» Problem:
In the entries below, find the line with "106, 419, 137]" and the line with "28, 355, 86]"; give again those lines and every line between them, exactly.

** Stored data follows **

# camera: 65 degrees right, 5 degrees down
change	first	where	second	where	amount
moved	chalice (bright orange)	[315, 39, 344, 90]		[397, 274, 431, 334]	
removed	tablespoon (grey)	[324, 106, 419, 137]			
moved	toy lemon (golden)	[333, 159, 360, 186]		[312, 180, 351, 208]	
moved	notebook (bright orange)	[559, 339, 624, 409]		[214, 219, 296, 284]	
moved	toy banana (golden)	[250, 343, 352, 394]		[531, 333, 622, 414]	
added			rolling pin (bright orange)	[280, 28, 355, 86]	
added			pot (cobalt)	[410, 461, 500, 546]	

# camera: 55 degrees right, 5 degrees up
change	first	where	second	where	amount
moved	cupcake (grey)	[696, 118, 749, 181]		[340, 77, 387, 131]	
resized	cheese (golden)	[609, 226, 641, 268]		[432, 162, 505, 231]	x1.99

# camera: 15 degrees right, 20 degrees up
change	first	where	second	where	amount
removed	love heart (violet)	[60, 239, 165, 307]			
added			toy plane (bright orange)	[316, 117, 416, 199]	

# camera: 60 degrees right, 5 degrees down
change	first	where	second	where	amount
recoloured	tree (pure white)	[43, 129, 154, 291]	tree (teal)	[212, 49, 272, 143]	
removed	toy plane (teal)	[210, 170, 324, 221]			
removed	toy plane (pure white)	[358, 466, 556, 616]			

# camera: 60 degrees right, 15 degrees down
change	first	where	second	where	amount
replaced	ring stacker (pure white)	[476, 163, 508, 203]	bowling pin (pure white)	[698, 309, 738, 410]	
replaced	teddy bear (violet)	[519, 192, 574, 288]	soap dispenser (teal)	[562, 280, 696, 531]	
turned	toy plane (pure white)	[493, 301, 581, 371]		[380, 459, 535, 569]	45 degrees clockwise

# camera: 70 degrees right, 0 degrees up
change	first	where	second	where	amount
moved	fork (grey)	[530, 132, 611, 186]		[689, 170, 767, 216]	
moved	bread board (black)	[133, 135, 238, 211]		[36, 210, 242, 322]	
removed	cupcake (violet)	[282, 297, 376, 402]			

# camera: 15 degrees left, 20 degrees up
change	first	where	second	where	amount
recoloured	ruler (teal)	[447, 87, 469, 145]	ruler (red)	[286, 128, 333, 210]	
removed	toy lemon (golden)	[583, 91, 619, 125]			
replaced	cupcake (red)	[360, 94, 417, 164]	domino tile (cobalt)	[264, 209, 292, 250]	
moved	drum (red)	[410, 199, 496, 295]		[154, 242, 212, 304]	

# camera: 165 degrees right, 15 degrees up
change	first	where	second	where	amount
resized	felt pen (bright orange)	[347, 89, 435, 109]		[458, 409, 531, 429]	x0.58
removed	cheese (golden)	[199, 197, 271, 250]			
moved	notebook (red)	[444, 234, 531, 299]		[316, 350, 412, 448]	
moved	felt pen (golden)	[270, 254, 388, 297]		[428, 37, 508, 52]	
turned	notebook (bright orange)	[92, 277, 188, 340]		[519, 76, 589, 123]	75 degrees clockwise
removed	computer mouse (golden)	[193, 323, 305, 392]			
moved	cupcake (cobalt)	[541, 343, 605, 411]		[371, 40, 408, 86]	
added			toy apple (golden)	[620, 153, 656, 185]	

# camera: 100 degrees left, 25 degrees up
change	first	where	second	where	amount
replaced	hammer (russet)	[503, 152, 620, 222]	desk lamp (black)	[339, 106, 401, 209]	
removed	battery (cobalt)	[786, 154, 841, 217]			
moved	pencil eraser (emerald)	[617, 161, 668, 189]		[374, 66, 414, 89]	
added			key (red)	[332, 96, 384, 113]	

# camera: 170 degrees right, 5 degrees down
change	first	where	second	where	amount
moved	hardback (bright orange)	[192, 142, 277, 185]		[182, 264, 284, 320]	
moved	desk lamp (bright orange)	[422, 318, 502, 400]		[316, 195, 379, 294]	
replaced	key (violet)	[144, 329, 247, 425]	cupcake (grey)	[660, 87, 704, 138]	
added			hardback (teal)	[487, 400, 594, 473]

** End of Stored data **

» Solution for this task:
removed	tablespoon (grey)	[324, 106, 419, 137]			
moved	toy lemon (golden)	[333, 159, 360, 186]		[312, 180, 351, 208]	
moved	notebook (bright orange)	[559, 339, 624, 409]		[214, 219, 296, 284]	
moved	toy banana (golden)	[250, 343, 352, 394]		[531, 333, 622, 414]	
added			rolling pin (bright orange)	[280, 28, 355, 86]	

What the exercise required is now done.